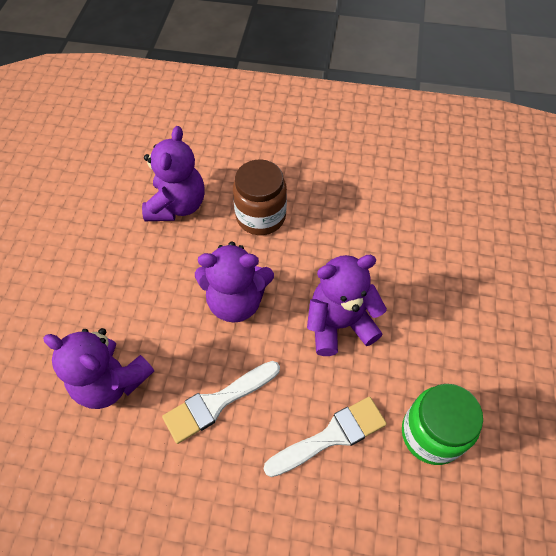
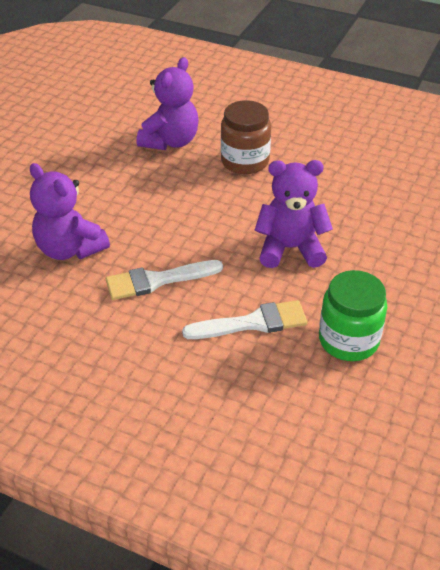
camera: 15 degrees right, 15 degrees down
(236, 301) = (200, 216): purple teddy bear -> none

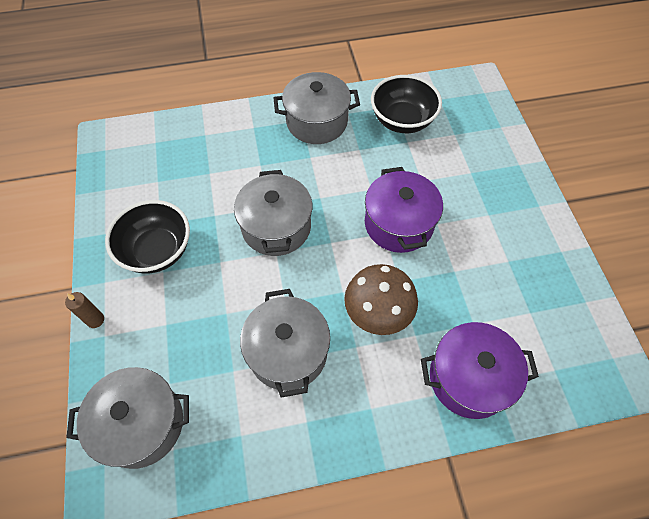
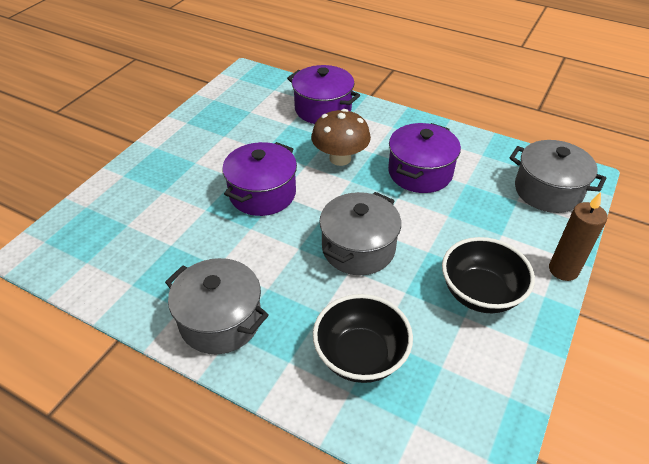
camera: 140 degrees left, 15 degrees down
(95, 320) = (563, 270): brown candle -> brown candle, size x1.66
(288, 352) = (420, 172): grey pot -> purple pot
(402, 120) = (147, 265): black bowl -> black bowl (360, 355)

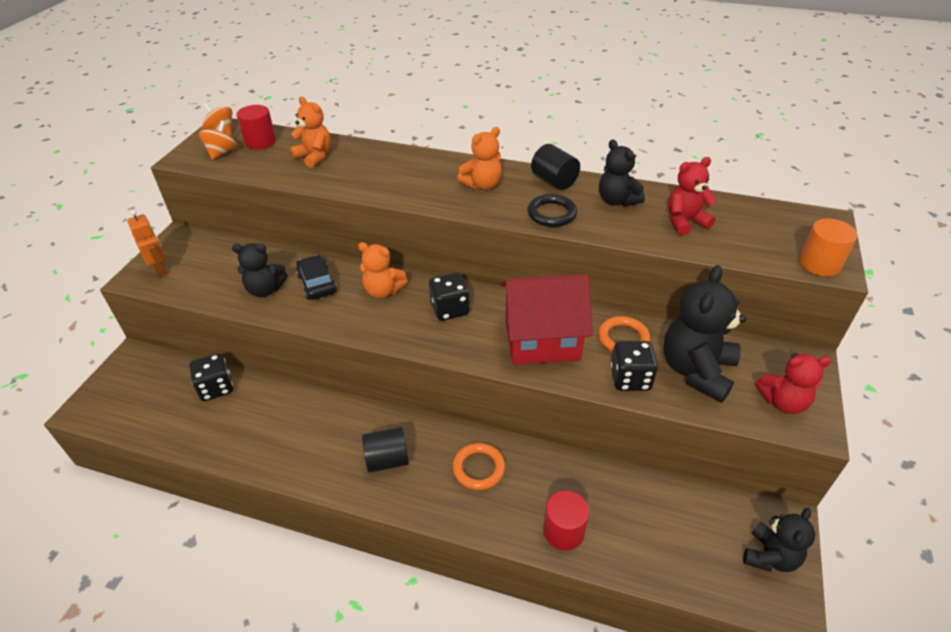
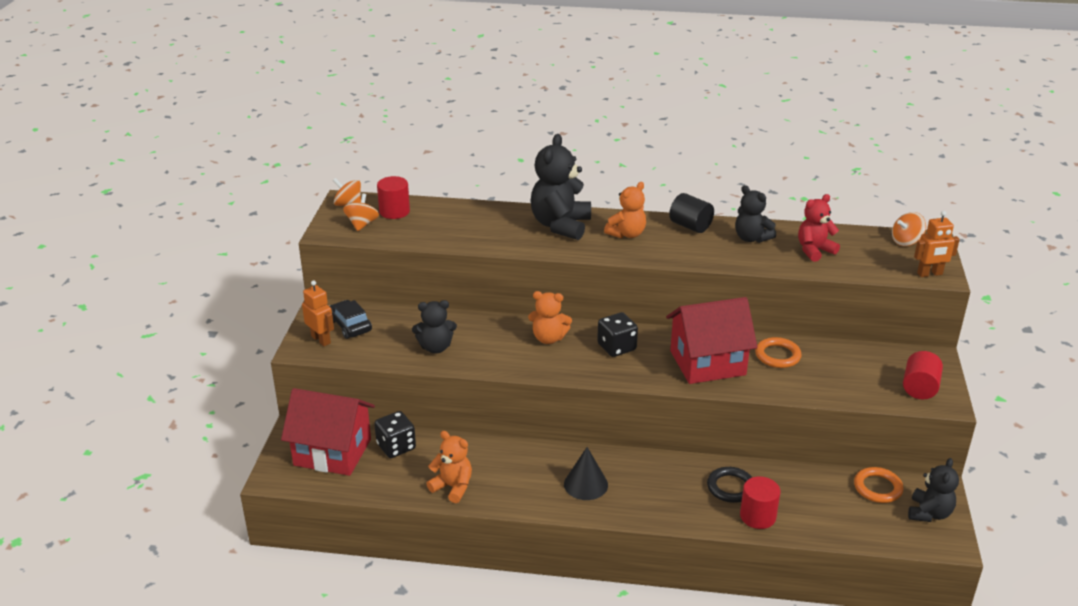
camera: 10 degrees left, 10 degrees down
(153, 386) = (332, 452): none -> red house
(314, 156) = (456, 221): orange teddy bear -> orange teddy bear (452, 487)
(317, 284) = (483, 338): black car -> black car (350, 325)
(387, 460) = (585, 484): black cylinder -> black cone
(478, 468) = (670, 481): orange ring -> orange ring (877, 488)
(551, 214) = (698, 253): black ring -> black ring (730, 487)
(630, 378) = (792, 384): black dice -> none
(696, 370) = (845, 373): black teddy bear -> black teddy bear (560, 225)
(783, 402) = (919, 388): red teddy bear -> red cylinder
(796, 219) = (906, 241): none -> orange spinning top
(819, 264) = (930, 274): orange cylinder -> orange robot

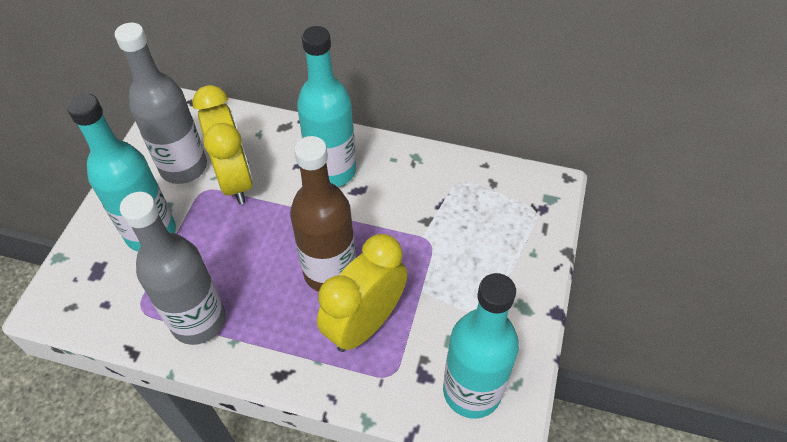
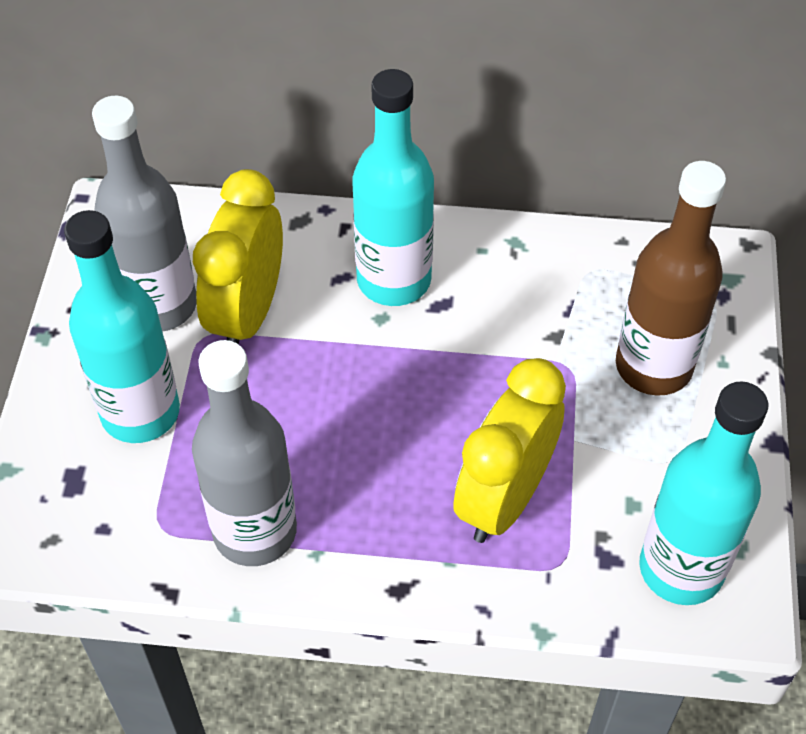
camera: 10 degrees left, 0 degrees up
(235, 180) = (247, 314): yellow clock -> yellow clock turned 135 degrees counterclockwise
(330, 272) = (432, 432): brown bottle -> brown bottle (653, 366)

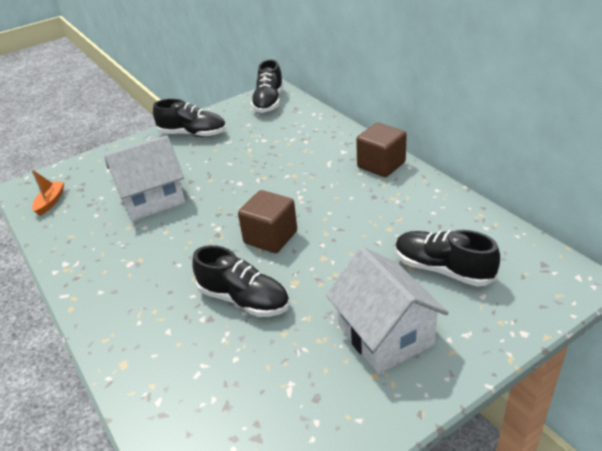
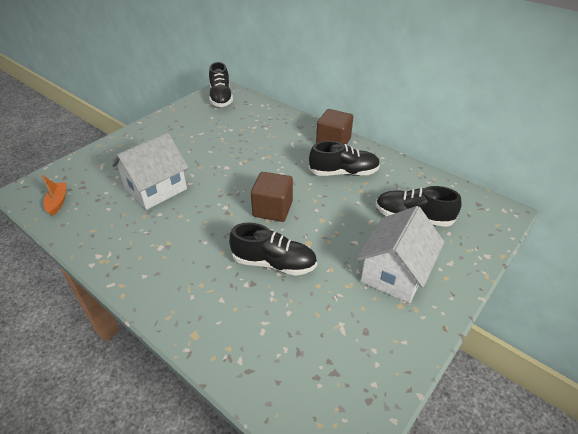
camera: 20 degrees left, 5 degrees up
(193, 134) = (167, 129): black shoe -> black shoe (343, 172)
(385, 335) = (394, 273): white house -> white house turned 75 degrees clockwise

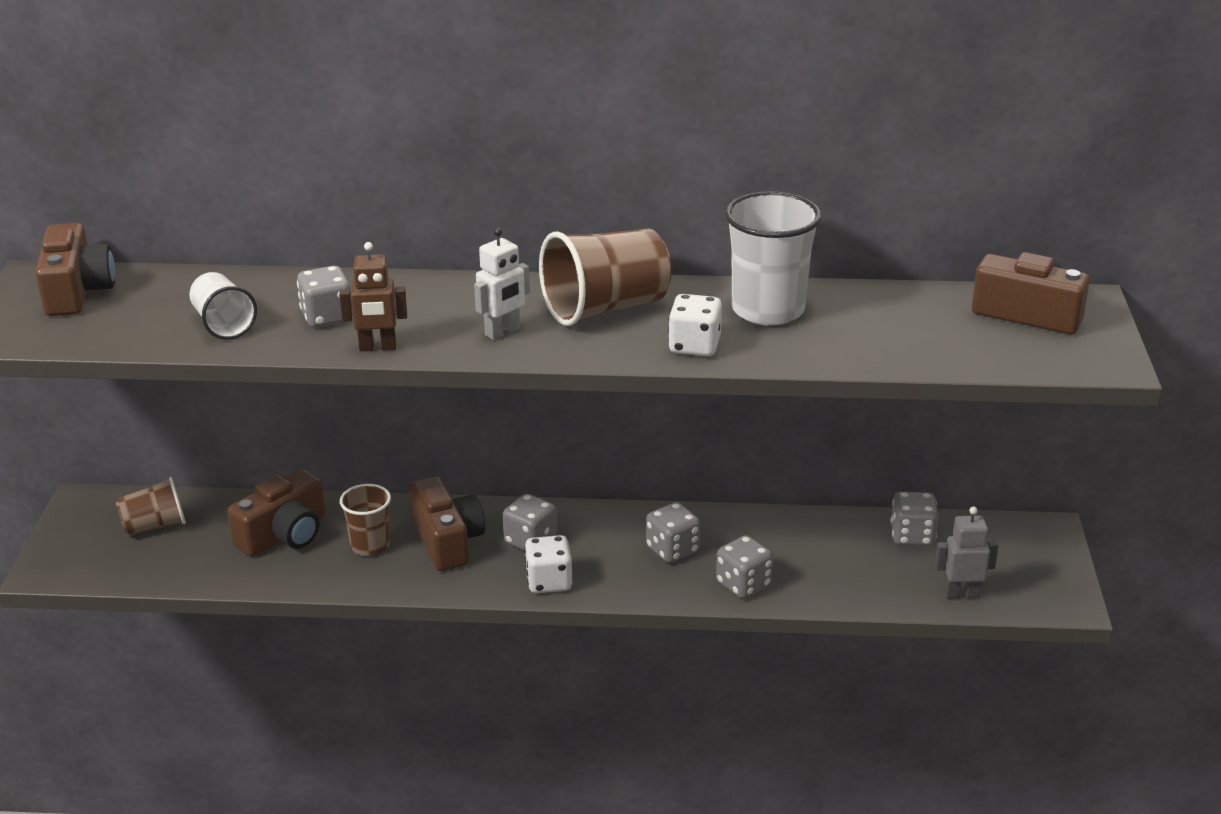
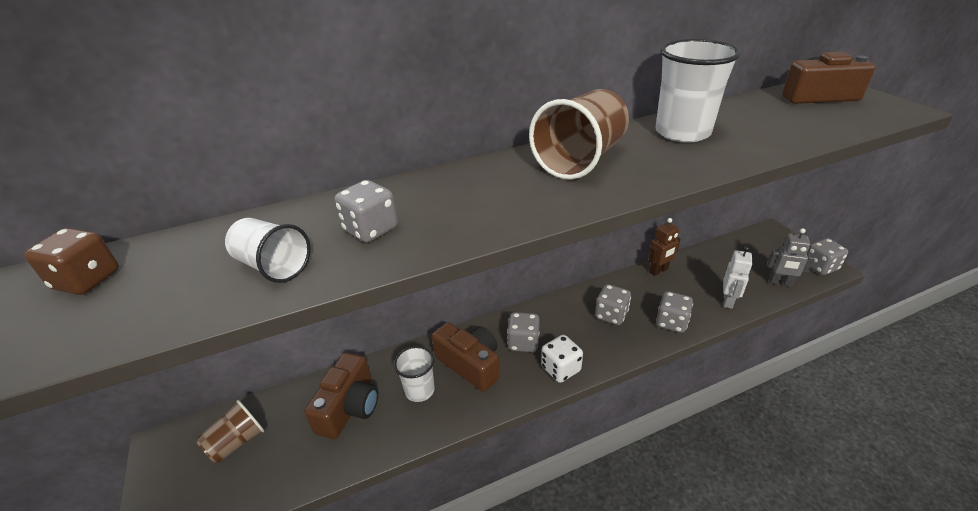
camera: 25 degrees left, 5 degrees up
(77, 291) = (87, 280): brown camera -> brown dice
(370, 545) = (419, 390): brown cup -> white cup
(377, 347) = (442, 242): brown robot -> brown robot (659, 271)
(503, 332) = (530, 198): white robot -> white robot (728, 301)
(694, 346) = (676, 167): white dice -> none
(912, 536) = (719, 258): grey dice -> grey dice (820, 267)
(961, 594) = (780, 283): grey robot -> grey robot turned 135 degrees counterclockwise

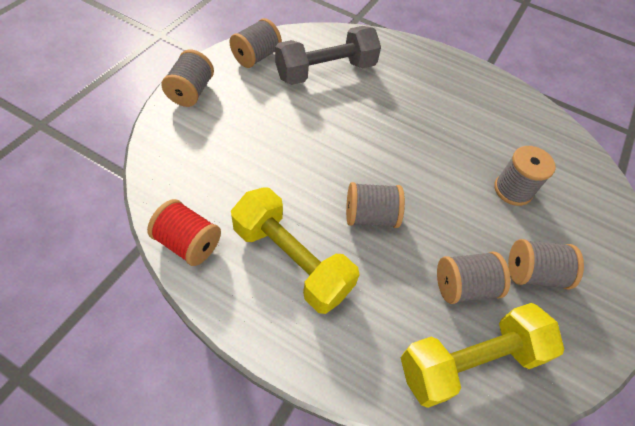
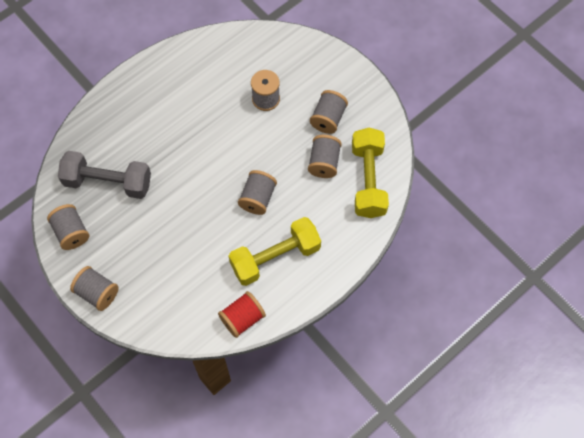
camera: 65 degrees left, 10 degrees up
(325, 71) = (108, 182): grey dumbbell -> grey dumbbell turned 75 degrees counterclockwise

--------------------------------------------------

AIM OF THE TASK -> Please return, exactly as written, the lines from the first line of the records above through the line containing "(288, 352) = (420, 172): grey", both included, leaving out any pictures.

TASK OUTPUT ->
camera: 15 degrees right, 15 degrees down
(236, 301) = (200, 216): purple teddy bear -> none

camera: 140 degrees left, 15 degrees down
(95, 320) = (563, 270): brown candle -> brown candle, size x1.66
(288, 352) = (420, 172): grey pot -> purple pot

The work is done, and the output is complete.